Your instructions: Starting with the line in which "brown rectangle: (81, 56)" appears, give back every line exactly as written until the listing ends, excluding pictures.

Supplied records:
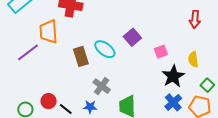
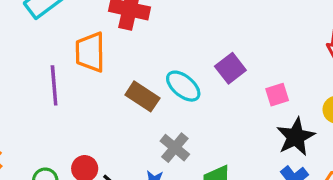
purple line: (28, 52) -> (54, 85), turned -60
brown rectangle: (81, 56) -> (142, 96), turned -42

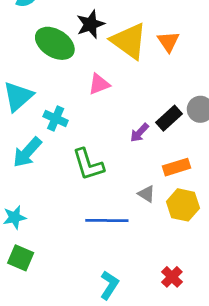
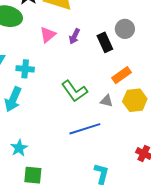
black rectangle: (169, 118) -> (105, 42), turned -54
purple arrow: (139, 133) -> (74, 36), moved
green L-shape: (88, 164) -> (74, 91), moved

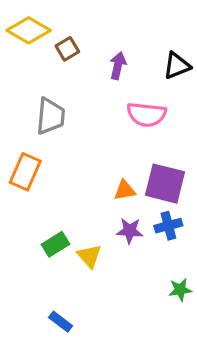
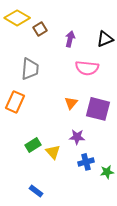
orange triangle: (125, 190) -> (71, 103), moved, turned -40
blue cross: (168, 226) -> (86, 162), moved

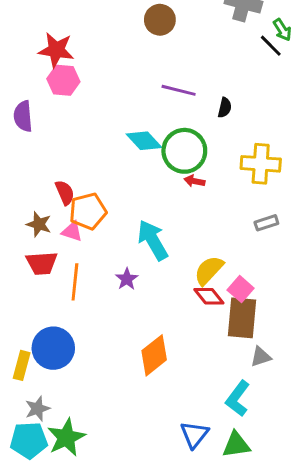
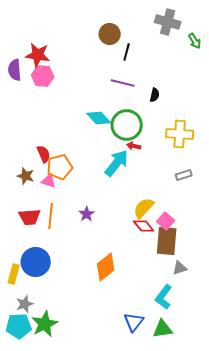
black line: (271, 46) -> (127, 52), moved, turned 60
purple semicircle: (23, 116) -> (15, 70), moved
cyan arrow: (153, 240) -> (117, 163), moved, turned 68
red trapezoid: (42, 263) -> (30, 217), moved

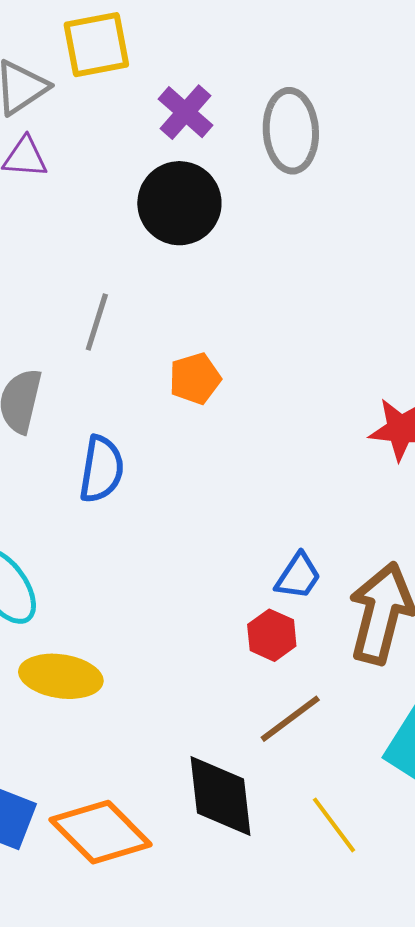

Exercise result:
brown rectangle: (81, 56) -> (142, 96), turned -42

black rectangle: (169, 118) -> (105, 42), turned -54
purple arrow: (139, 133) -> (74, 36), moved
green L-shape: (88, 164) -> (74, 91), moved

orange triangle: (125, 190) -> (71, 103), moved, turned -40
blue cross: (168, 226) -> (86, 162), moved

black line: (271, 46) -> (127, 52), moved, turned 60
purple semicircle: (23, 116) -> (15, 70), moved
cyan arrow: (153, 240) -> (117, 163), moved, turned 68
red trapezoid: (42, 263) -> (30, 217), moved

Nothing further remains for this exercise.